* **DATASET RECORDS**:
----------

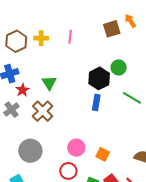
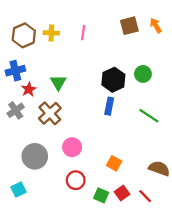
orange arrow: (130, 21) -> (156, 25), moved
green circle: (119, 67) -> (143, 74), moved
green line: (132, 98) -> (149, 116), moved
pink circle: (76, 148) -> (72, 147), moved

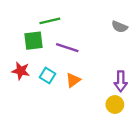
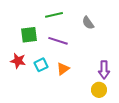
green line: (50, 21) -> (54, 15), moved
gray semicircle: (120, 27) -> (88, 23), moved, turned 32
cyan square: (48, 75) -> (41, 65), turned 32

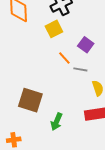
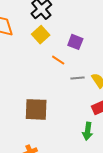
gray line: (80, 69) -> (77, 78), moved
green arrow: (57, 122) -> (88, 131), moved

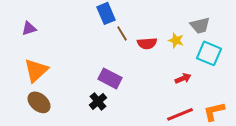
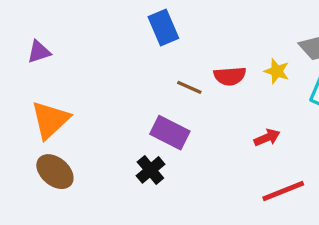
brown line: (122, 33) -> (189, 87), moved, turned -35
red arrow: (183, 78) -> (267, 138), moved

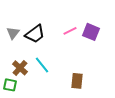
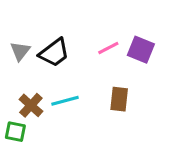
cyan line: (42, 65) -> (65, 101), turned -66
brown rectangle: (77, 81) -> (119, 99), moved

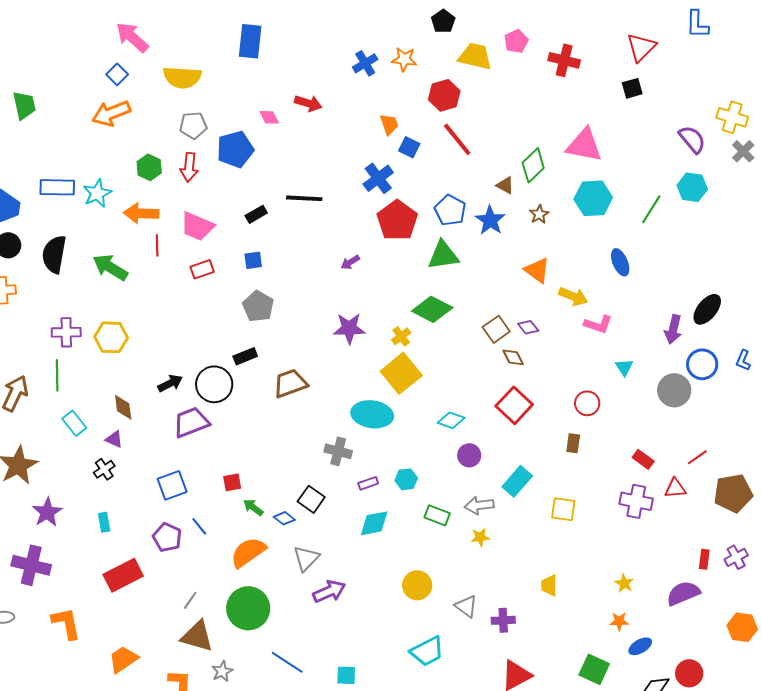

----------

* **TASK BRIEF**: From the line with "cyan square: (48, 75) -> (41, 65), turned 32" through the final line of the records above, return each line exactly and nothing else. Pictures are to be skipped.

* **COMPLETED TASK**:
cyan square: (48, 75) -> (41, 65), turned 32

gray line: (80, 69) -> (77, 78), moved
green arrow: (57, 122) -> (88, 131), moved

brown line: (122, 33) -> (189, 87), moved, turned -35
red arrow: (183, 78) -> (267, 138), moved

cyan line: (42, 65) -> (65, 101), turned -66
brown rectangle: (77, 81) -> (119, 99), moved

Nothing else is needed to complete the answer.